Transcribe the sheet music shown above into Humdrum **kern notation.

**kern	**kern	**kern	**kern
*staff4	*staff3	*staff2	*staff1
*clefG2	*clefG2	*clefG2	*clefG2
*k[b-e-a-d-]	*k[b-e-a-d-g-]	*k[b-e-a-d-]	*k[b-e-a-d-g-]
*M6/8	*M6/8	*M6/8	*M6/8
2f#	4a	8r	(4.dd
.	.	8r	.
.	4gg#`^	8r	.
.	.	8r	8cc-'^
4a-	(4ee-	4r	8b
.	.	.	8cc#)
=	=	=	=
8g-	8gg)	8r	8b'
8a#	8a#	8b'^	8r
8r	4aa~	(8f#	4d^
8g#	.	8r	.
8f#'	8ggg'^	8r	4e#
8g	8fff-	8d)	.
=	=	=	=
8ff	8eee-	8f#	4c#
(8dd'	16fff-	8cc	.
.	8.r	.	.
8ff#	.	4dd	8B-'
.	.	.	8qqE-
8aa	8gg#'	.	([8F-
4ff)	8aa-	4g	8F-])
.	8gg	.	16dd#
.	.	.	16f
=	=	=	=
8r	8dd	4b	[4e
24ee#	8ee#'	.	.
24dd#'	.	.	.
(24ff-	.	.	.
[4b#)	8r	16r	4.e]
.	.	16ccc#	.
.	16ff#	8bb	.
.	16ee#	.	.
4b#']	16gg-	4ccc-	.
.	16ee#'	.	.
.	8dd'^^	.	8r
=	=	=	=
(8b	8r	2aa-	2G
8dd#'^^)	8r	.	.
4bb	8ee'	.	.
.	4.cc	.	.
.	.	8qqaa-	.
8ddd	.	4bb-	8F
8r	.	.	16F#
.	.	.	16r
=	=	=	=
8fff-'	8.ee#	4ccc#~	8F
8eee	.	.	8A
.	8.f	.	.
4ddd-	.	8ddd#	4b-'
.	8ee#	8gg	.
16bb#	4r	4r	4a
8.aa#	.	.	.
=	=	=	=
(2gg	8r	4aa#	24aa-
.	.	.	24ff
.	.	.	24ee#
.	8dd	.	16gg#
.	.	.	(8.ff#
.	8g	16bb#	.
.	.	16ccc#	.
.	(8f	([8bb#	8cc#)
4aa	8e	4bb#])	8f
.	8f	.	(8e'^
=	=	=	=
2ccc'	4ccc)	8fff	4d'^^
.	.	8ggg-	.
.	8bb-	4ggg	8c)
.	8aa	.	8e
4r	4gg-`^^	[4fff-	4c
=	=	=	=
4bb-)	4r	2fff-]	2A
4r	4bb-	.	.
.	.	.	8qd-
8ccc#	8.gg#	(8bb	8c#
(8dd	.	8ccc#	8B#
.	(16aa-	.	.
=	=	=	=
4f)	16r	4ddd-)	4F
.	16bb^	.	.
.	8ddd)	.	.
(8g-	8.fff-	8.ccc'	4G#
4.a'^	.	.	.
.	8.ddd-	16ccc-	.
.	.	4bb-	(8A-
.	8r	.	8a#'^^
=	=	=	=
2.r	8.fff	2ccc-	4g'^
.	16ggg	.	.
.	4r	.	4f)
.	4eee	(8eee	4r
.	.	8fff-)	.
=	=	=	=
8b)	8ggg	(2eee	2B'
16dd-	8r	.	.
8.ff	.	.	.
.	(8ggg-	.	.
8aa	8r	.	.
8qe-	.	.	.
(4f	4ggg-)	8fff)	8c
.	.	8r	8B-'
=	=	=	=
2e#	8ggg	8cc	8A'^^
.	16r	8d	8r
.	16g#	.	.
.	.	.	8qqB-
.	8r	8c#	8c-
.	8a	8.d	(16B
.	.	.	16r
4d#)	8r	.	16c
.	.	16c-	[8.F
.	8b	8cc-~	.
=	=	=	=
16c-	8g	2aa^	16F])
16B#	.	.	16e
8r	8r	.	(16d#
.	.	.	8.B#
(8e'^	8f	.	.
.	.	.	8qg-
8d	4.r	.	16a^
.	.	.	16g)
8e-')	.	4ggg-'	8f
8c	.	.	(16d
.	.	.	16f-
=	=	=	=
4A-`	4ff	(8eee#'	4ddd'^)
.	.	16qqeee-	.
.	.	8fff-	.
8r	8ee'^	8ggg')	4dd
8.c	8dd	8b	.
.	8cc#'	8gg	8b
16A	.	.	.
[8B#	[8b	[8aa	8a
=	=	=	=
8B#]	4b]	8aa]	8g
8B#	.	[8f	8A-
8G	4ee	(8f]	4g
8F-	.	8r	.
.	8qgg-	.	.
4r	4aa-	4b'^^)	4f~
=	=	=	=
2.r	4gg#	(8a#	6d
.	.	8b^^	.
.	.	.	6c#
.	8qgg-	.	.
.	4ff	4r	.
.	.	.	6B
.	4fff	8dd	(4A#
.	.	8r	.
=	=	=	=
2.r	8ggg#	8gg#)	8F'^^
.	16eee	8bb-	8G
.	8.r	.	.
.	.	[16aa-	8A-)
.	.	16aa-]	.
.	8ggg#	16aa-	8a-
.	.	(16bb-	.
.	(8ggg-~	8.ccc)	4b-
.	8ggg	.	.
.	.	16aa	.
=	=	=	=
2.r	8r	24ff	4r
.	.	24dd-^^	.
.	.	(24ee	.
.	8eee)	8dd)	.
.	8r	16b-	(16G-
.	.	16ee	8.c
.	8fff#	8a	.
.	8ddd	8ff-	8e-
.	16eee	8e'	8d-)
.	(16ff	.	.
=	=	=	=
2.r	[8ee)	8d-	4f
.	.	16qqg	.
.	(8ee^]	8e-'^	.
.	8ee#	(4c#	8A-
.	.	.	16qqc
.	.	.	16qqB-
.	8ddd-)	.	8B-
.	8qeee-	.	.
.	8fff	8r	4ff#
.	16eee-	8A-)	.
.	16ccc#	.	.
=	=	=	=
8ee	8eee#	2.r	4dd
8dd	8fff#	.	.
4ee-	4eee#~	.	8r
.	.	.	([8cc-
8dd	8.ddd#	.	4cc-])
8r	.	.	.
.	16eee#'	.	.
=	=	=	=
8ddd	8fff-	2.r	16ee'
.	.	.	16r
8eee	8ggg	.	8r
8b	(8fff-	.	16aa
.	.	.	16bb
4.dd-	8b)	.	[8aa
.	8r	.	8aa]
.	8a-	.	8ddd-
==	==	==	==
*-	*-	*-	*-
**********
Objective: Count the lines in the entries above that contain the string "kern", treating uppercase and lowercase letters as different. Reply with the number alone.

Right answer: 2